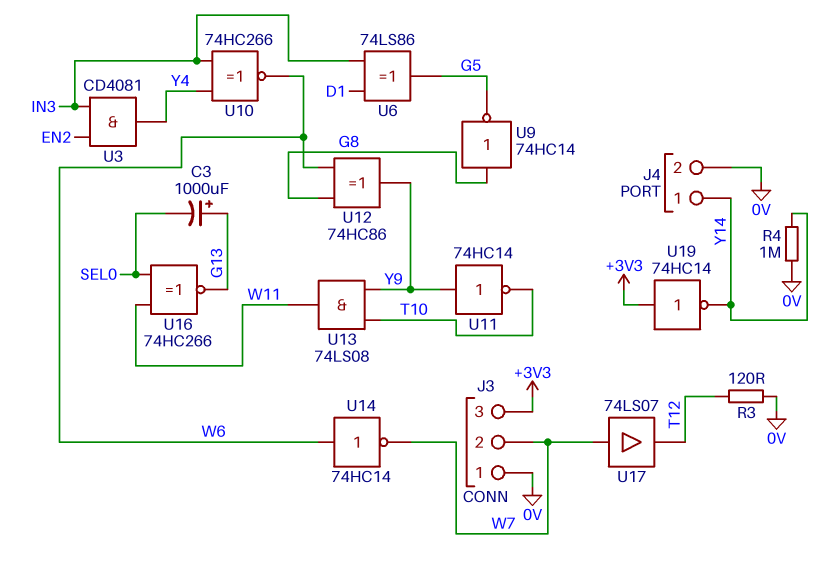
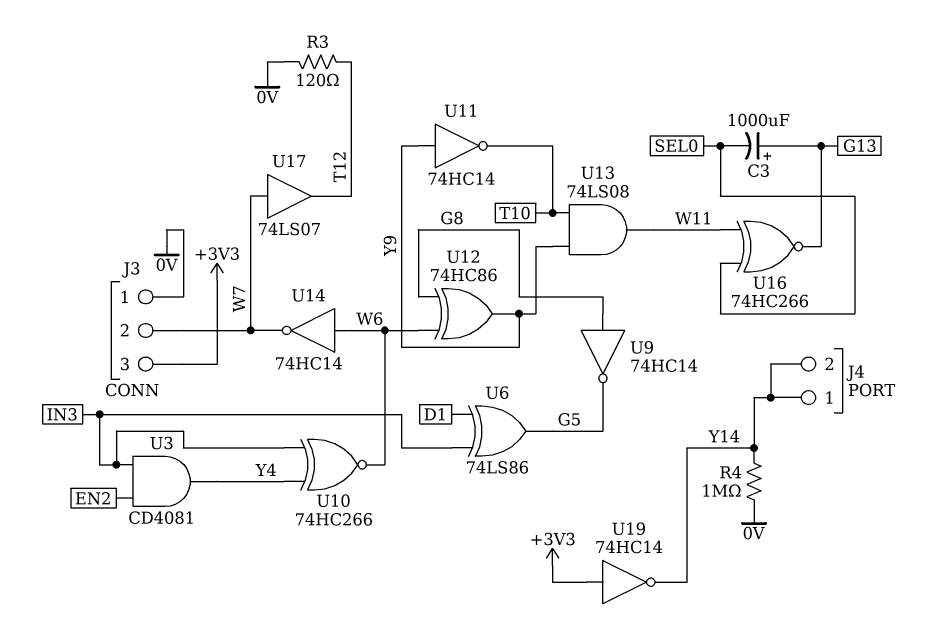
J4 pin 2: 0V -> Y14

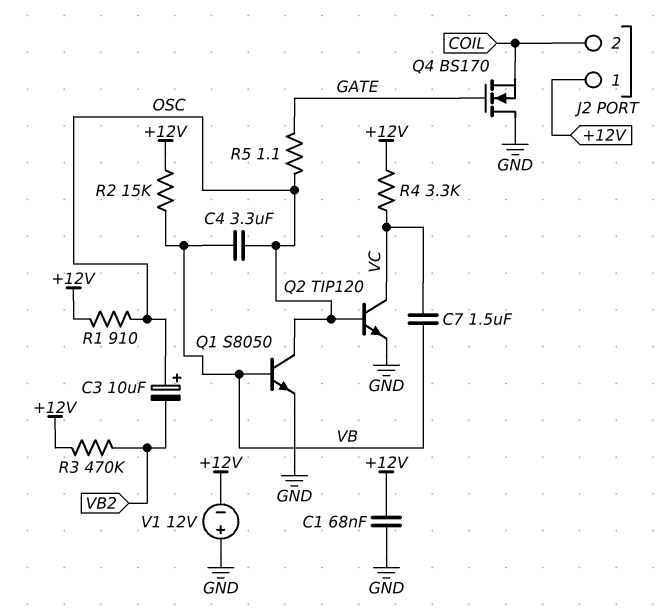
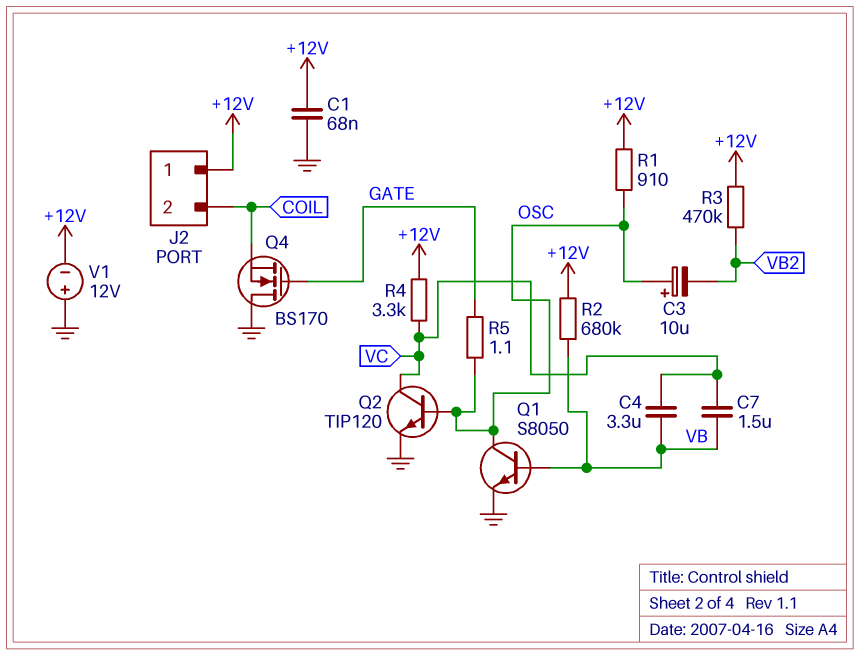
C4: 3.3uF (OSC, VB) -> 3.3uF (VB, VC)
R2: 15k (+12V, VB) -> 680k (+12V, VB)

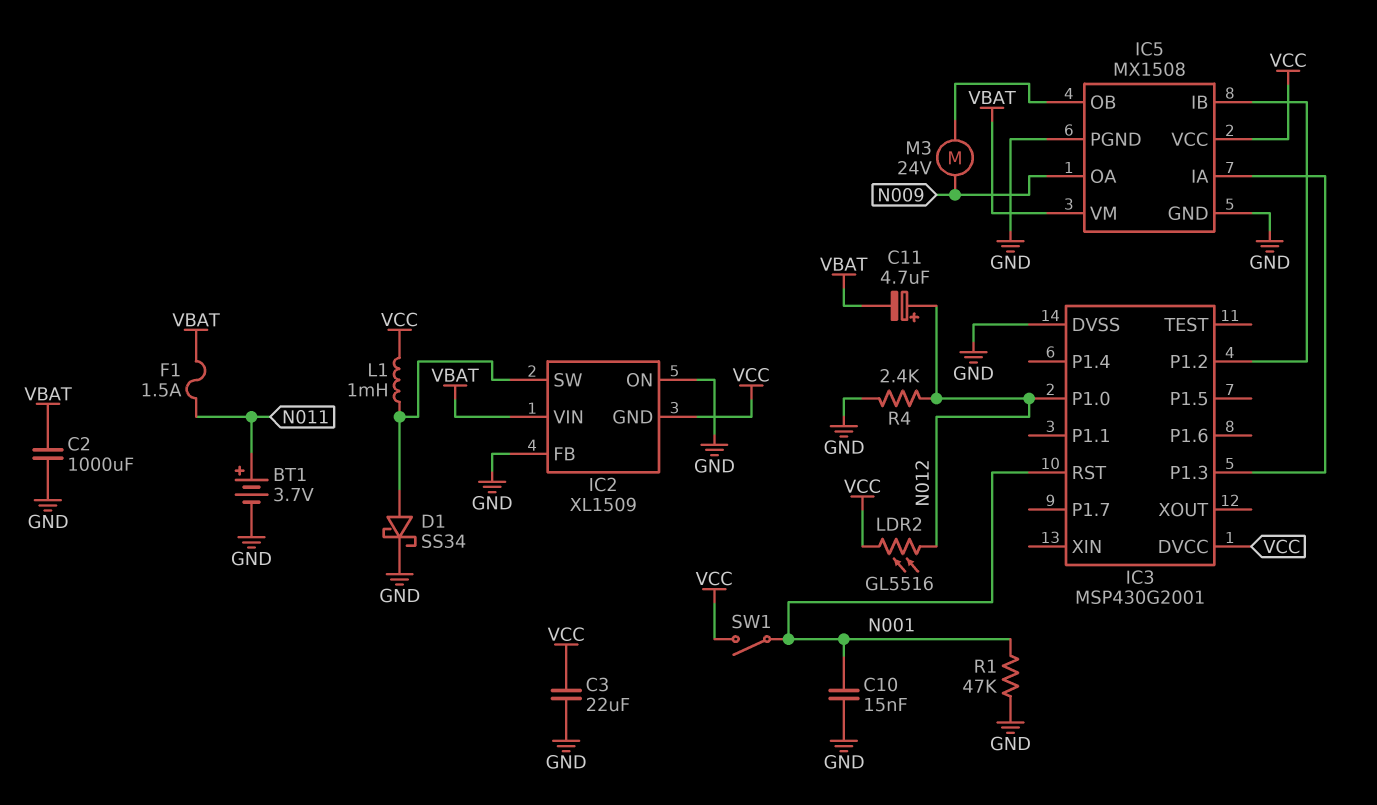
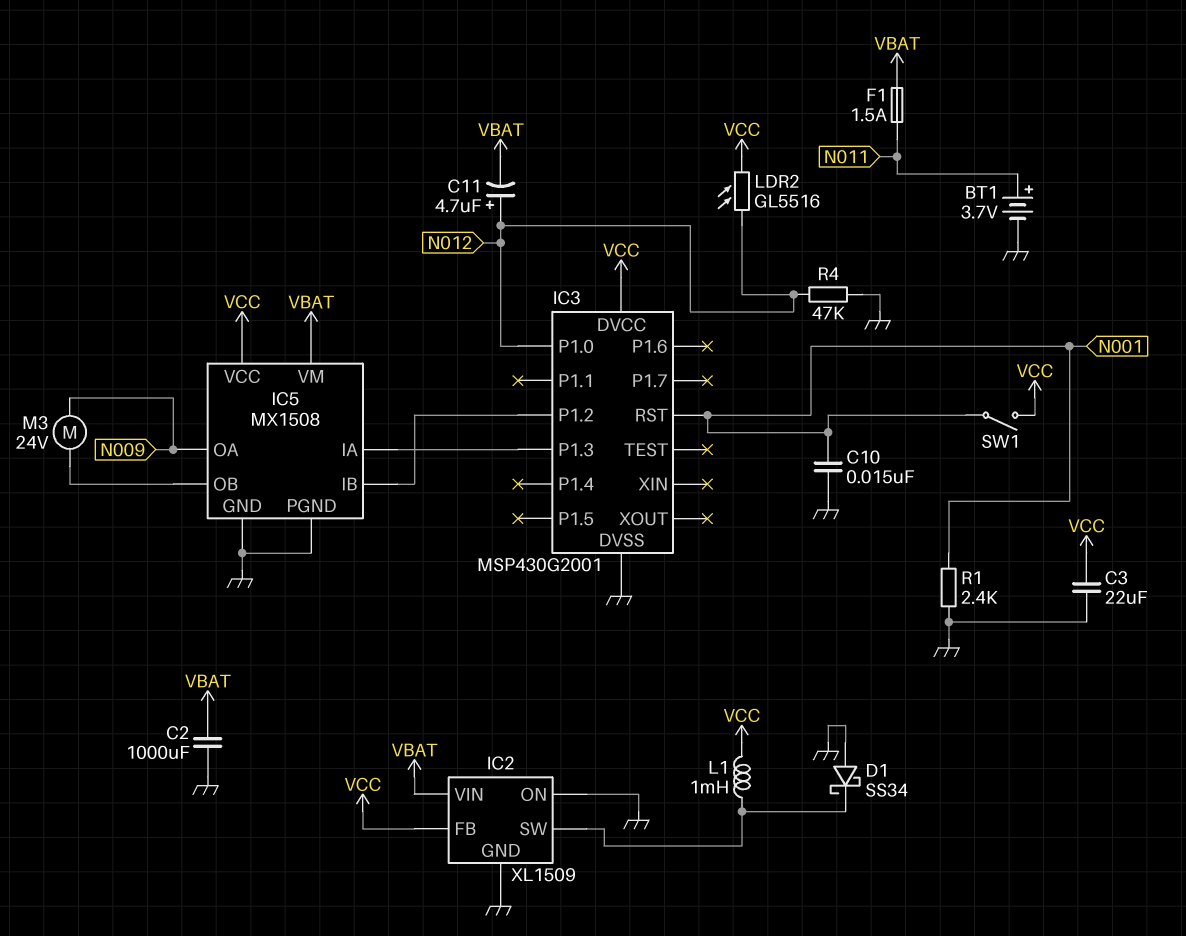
D1: schottky SS34 (A IC2/SW, K GND) -> schottky SS34 (A GND, K IC2/SW)
IC2 pin FB: GND -> VCC
IC2 pin GND: VCC -> GND
R1: 47k (GND, N001) -> 2.4k (GND, N001)
R4: 2.4k (GND, N012) -> 47k (GND, N012)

Directions for this task:
Return every entry above exactly as written, minus the pictures.

Solution to this task:
J4 pin 2: 0V -> Y14

C4: 3.3uF (OSC, VB) -> 3.3uF (VB, VC)
R2: 15k (+12V, VB) -> 680k (+12V, VB)

D1: schottky SS34 (A IC2/SW, K GND) -> schottky SS34 (A GND, K IC2/SW)
IC2 pin FB: GND -> VCC
IC2 pin GND: VCC -> GND
R1: 47k (GND, N001) -> 2.4k (GND, N001)
R4: 2.4k (GND, N012) -> 47k (GND, N012)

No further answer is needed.